__The records__

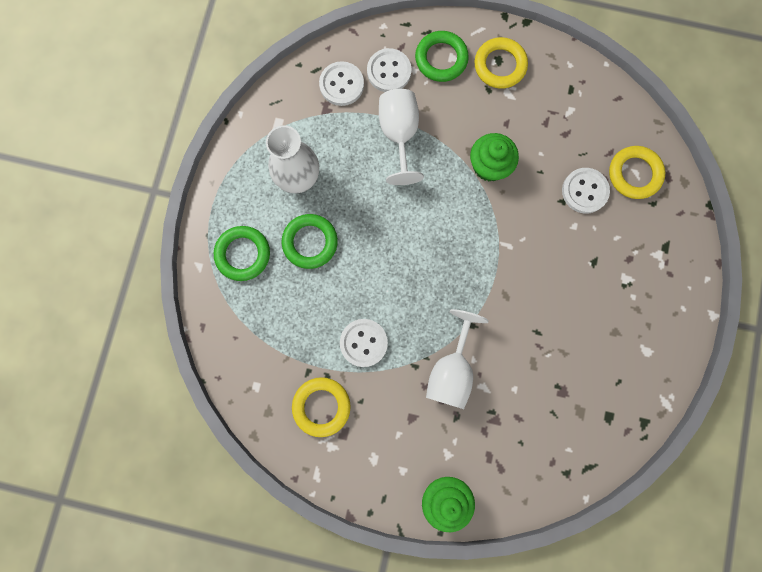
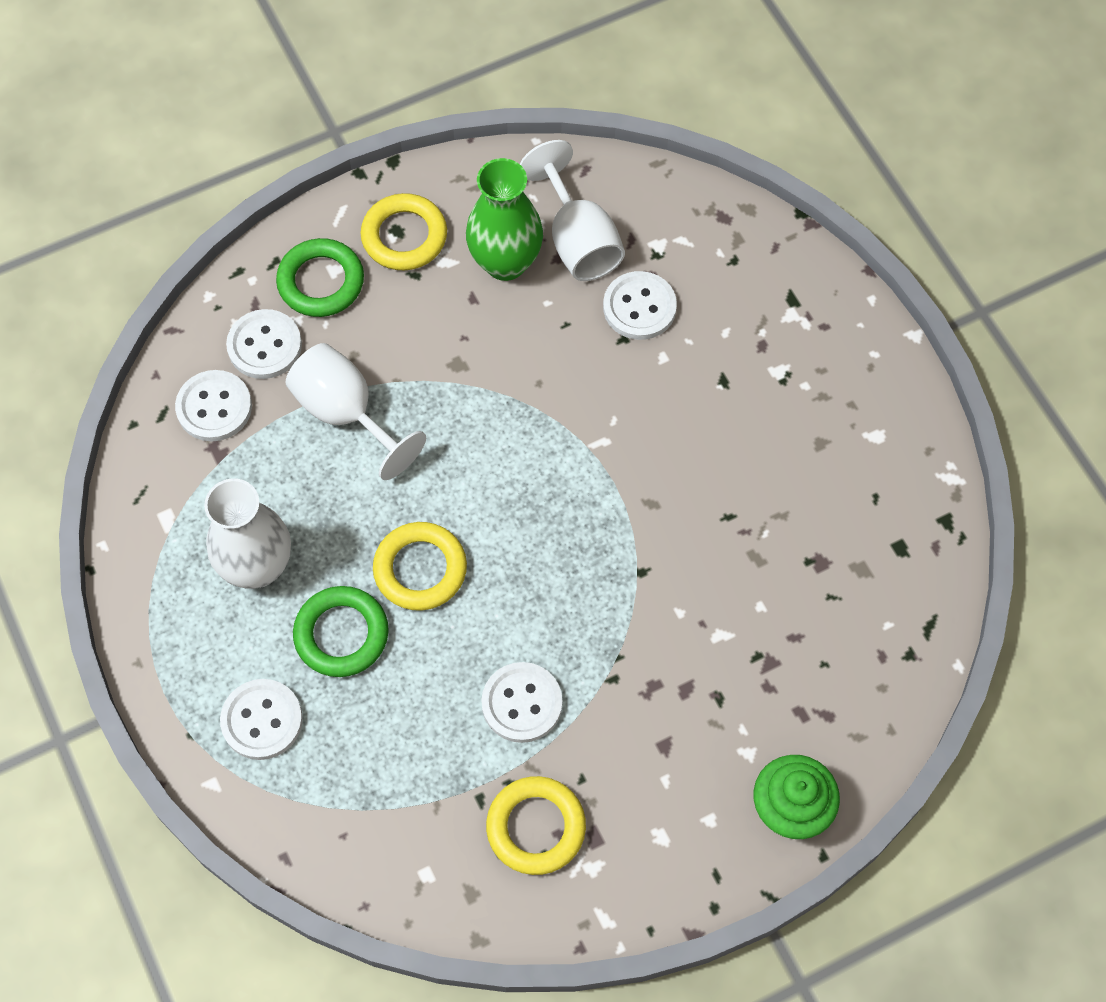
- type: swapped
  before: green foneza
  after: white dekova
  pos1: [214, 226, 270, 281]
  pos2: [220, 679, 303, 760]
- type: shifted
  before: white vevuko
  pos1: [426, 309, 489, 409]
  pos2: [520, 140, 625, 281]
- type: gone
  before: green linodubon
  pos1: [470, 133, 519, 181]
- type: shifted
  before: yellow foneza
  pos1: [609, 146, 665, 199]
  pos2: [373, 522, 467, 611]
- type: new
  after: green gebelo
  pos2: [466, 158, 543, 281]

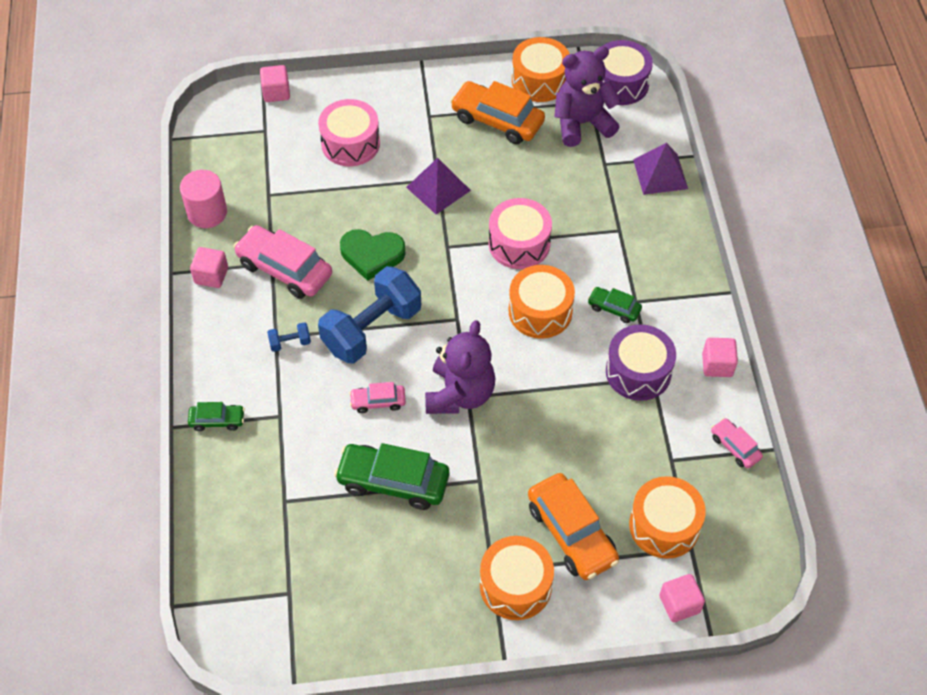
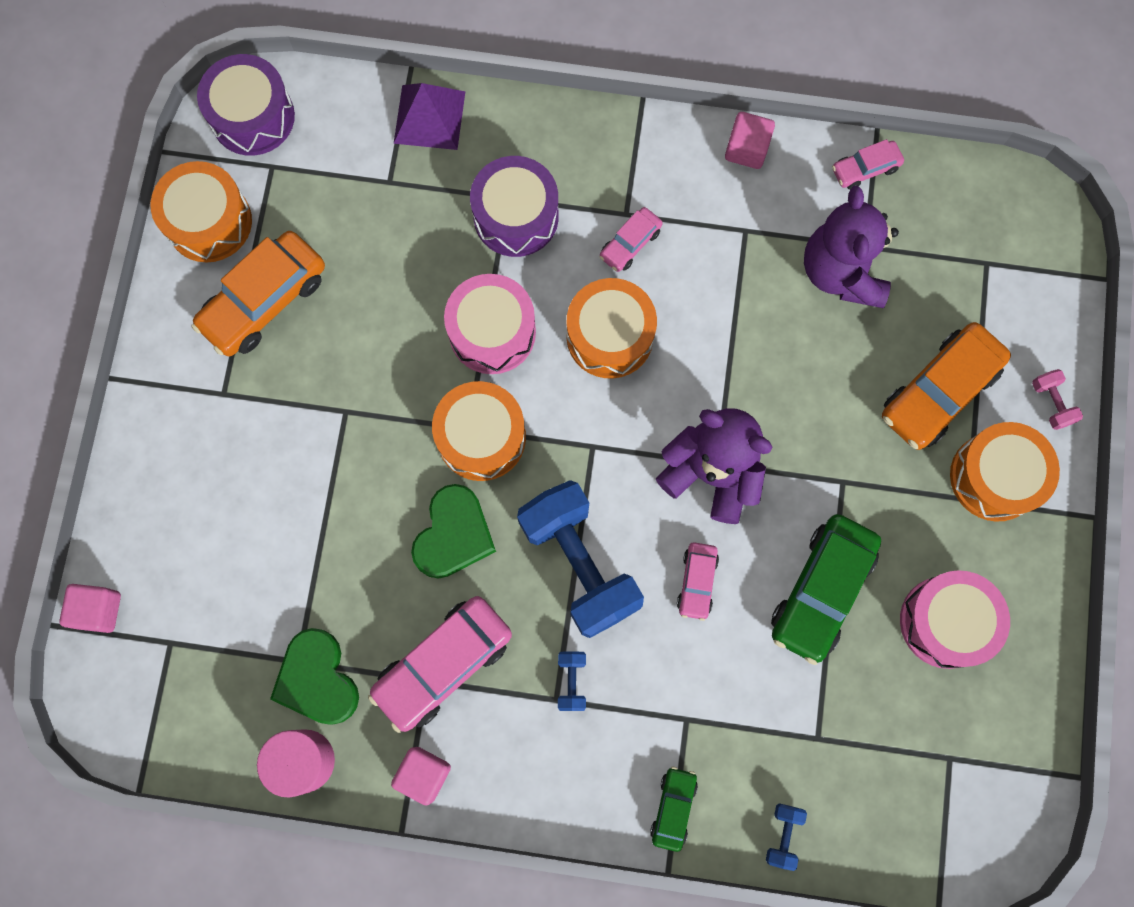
- type: shifted
  before: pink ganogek
  pos1: [318, 99, 380, 166]
  pos2: [900, 570, 1010, 669]
- type: gone
  before: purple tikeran
  pos1: [406, 158, 471, 214]
- type: rotated
  before: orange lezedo
  pos1: [528, 473, 619, 580]
  pos2: [882, 322, 1011, 450]
  turn: 150
- type: shifted
  before: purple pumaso
  pos1: [554, 47, 621, 147]
  pos2: [804, 186, 899, 308]
- type: repainted
  before: green lezedo
  after: pink lezedo
  pos1: [588, 287, 642, 323]
  pos2: [599, 207, 662, 272]
- type: shifted
  before: purple ganogek
  pos1: [606, 324, 676, 401]
  pos2: [470, 156, 559, 257]
- type: shifted
  before: orange ganogek
  pos1: [629, 476, 706, 559]
  pos2: [432, 381, 526, 481]
- type: gone
  before: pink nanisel
  pos1: [659, 574, 705, 622]
- type: new
  after: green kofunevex
  pos2: [270, 628, 359, 725]
- type: new
  after: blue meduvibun
  pos2: [766, 803, 807, 871]
- type: new
  after: pink meduvibun
  pos2: [1032, 369, 1083, 430]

__Problem to solve__
Where a line of the data above includes the string "white", pull it out.

__Answer for this exercise__
  after: white dekova
  before: white vevuko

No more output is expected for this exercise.